To do: Retype each line below precisely and omit all images.

*** Opening Provided material ***

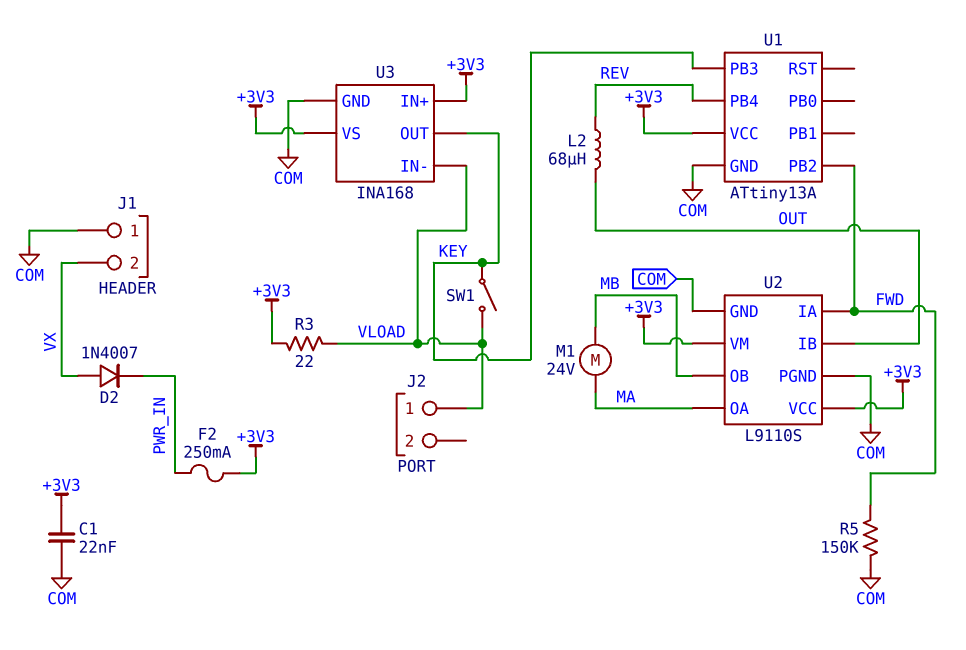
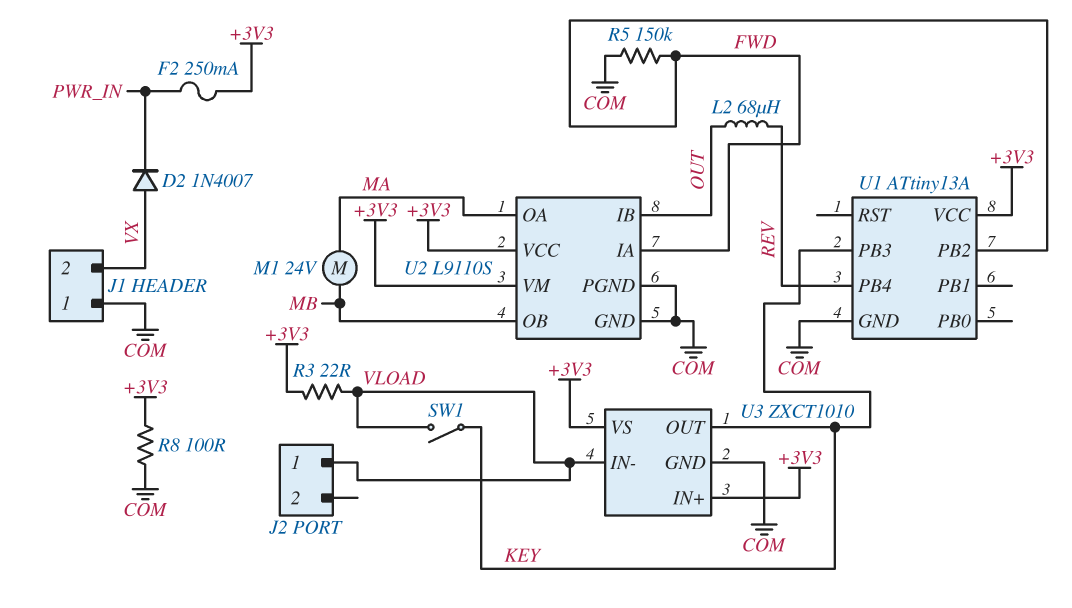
C1: 22nF (+3V3, COM) -> none
R8: none -> 100 (+3V3, COM)
U3: INA168 -> ZXCT1010

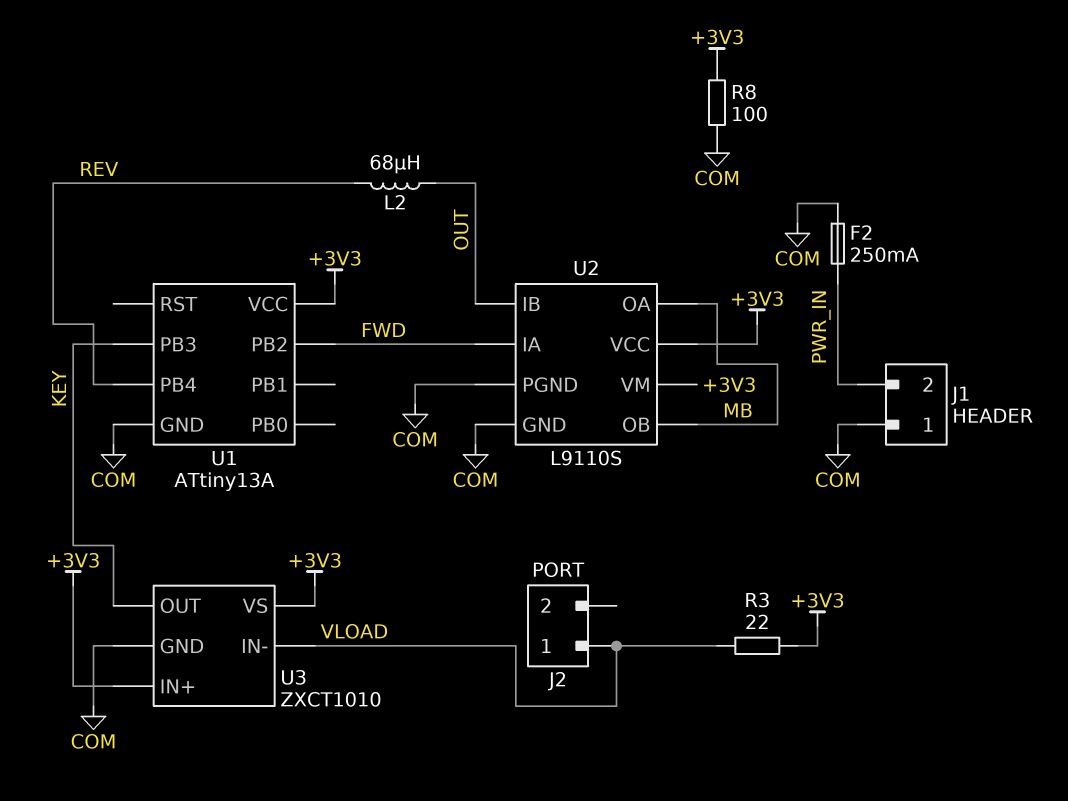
D2: diode 1N4007 (A VX, K PWR_IN) -> none
F2: 250mA (+3V3, PWR_IN) -> 250mA (COM, PWR_IN)
J1 pin 2: VX -> PWR_IN
M1: motor 24V (MA, MB) -> none
R5: 150k (COM, FWD) -> none
SW1: switch (KEY, VLOAD) -> none
U2 pin OA: MA -> MB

*** Closing Provided material ***

Response below:
C1: 22nF (+3V3, COM) -> none
R8: none -> 100 (+3V3, COM)
U3: INA168 -> ZXCT1010

D2: diode 1N4007 (A VX, K PWR_IN) -> none
F2: 250mA (+3V3, PWR_IN) -> 250mA (COM, PWR_IN)
J1 pin 2: VX -> PWR_IN
M1: motor 24V (MA, MB) -> none
R5: 150k (COM, FWD) -> none
SW1: switch (KEY, VLOAD) -> none
U2 pin OA: MA -> MB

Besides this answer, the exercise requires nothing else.